Problem requirements
Report all lines in the records that hold the string "purple".

———

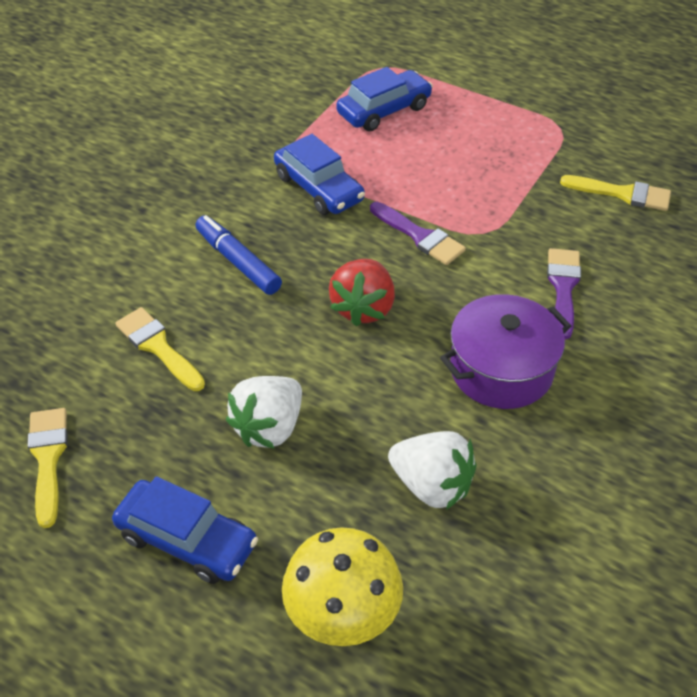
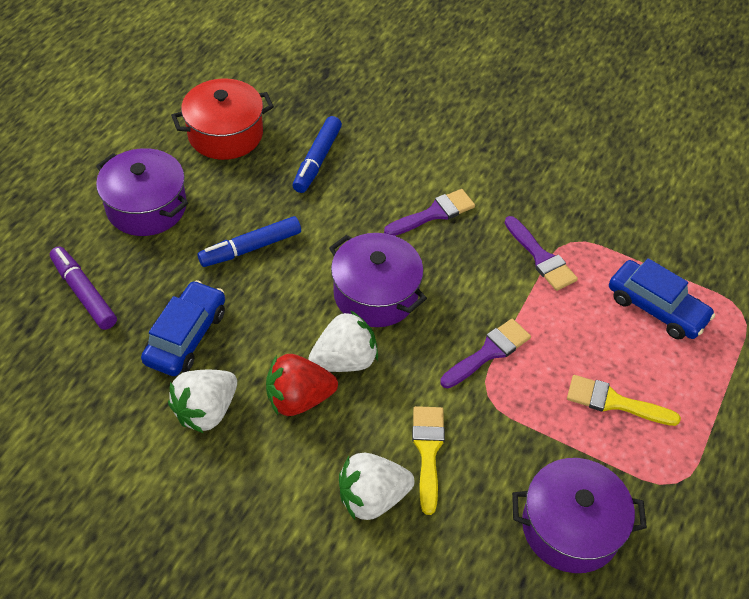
blue car: 3 -> 2
blue marker: 1 -> 2
purple brush: 2 -> 3
purple marker: 0 -> 1
purple pot: 1 -> 3
red pot: 0 -> 1
white strawberry: 2 -> 3
yellow brush: 3 -> 2
yellow mushroom: 1 -> 0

———

Solution for this problem
purple brush: 2 -> 3
purple marker: 0 -> 1
purple pot: 1 -> 3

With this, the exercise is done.